- Supplied records
________
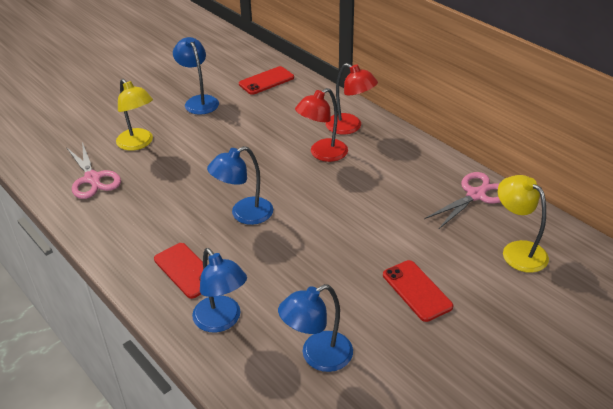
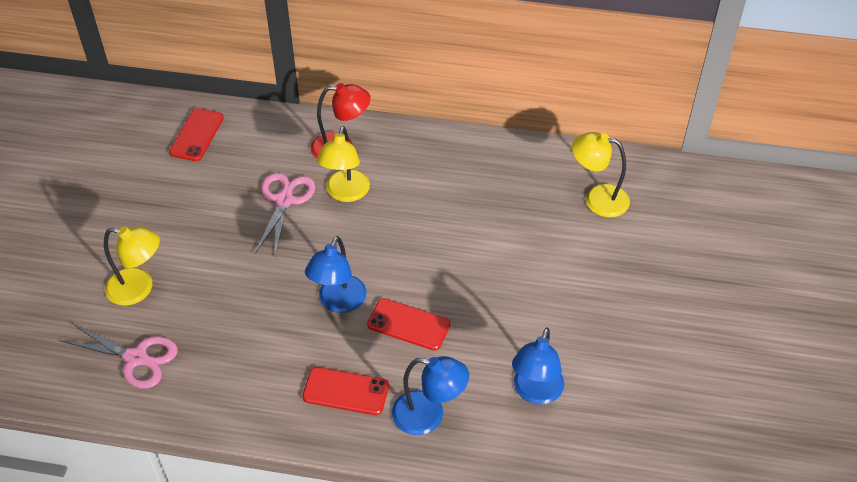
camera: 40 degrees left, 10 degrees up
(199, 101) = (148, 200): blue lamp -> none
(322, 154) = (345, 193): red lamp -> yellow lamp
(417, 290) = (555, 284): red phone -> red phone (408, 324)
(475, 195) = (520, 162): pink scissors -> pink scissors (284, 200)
________
- What you need to do
Copy the records exactly, leaving out every picture.

- The answer
camera: 40 degrees left, 10 degrees up
(199, 101) = (148, 200): blue lamp -> none
(322, 154) = (345, 193): red lamp -> yellow lamp
(417, 290) = (555, 284): red phone -> red phone (408, 324)
(475, 195) = (520, 162): pink scissors -> pink scissors (284, 200)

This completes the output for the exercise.